Work order
In duplicating the lines below, keep every word unchanged and drop the pictures.

*** Opening of Information supplied ***

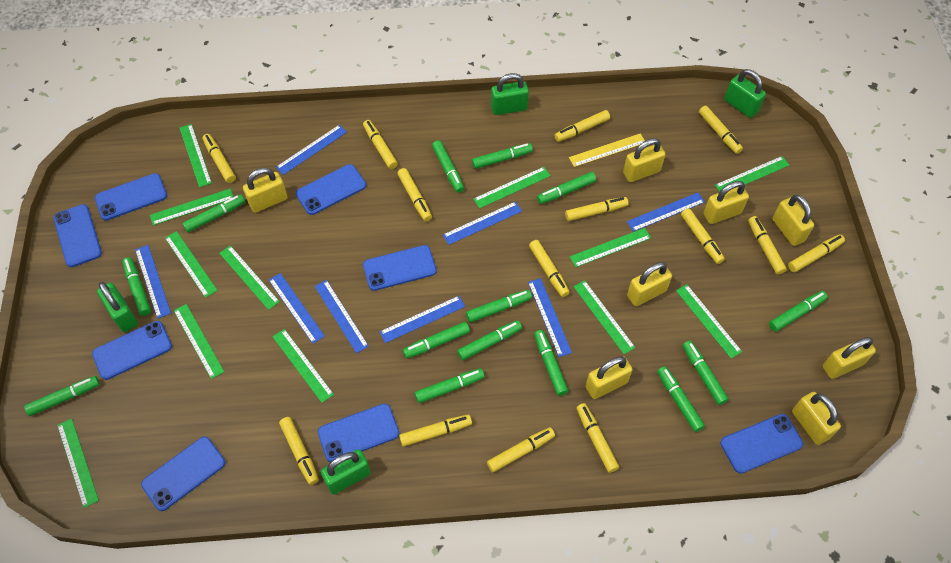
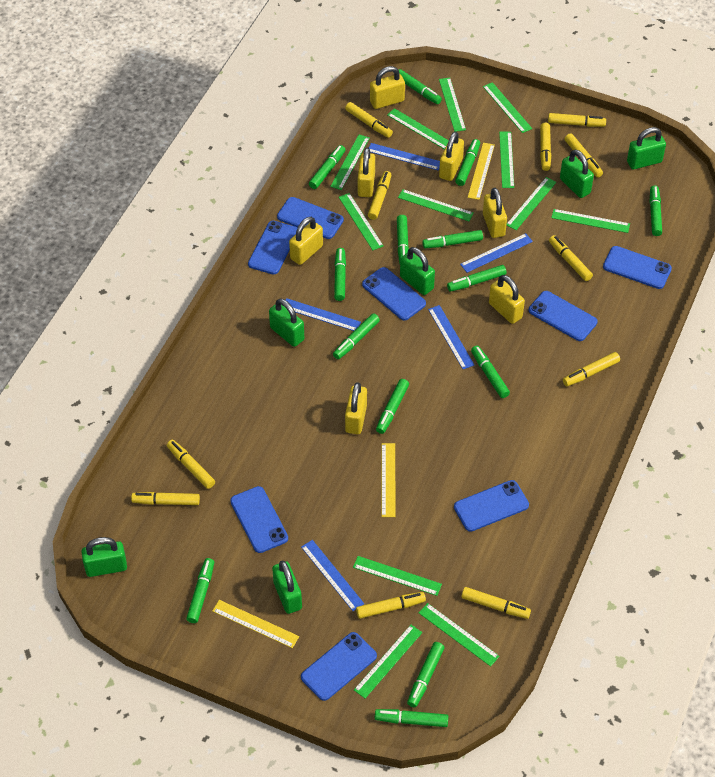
blue ruler: 8 -> 5
green padlock: 4 -> 6
yellow marker: 14 -> 11
yellow padlock: 8 -> 7
yellow ruler: 1 -> 3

*** Close of Information supplied ***

Solution to the exercise
blue ruler: 8 -> 5
green padlock: 4 -> 6
yellow marker: 14 -> 11
yellow padlock: 8 -> 7
yellow ruler: 1 -> 3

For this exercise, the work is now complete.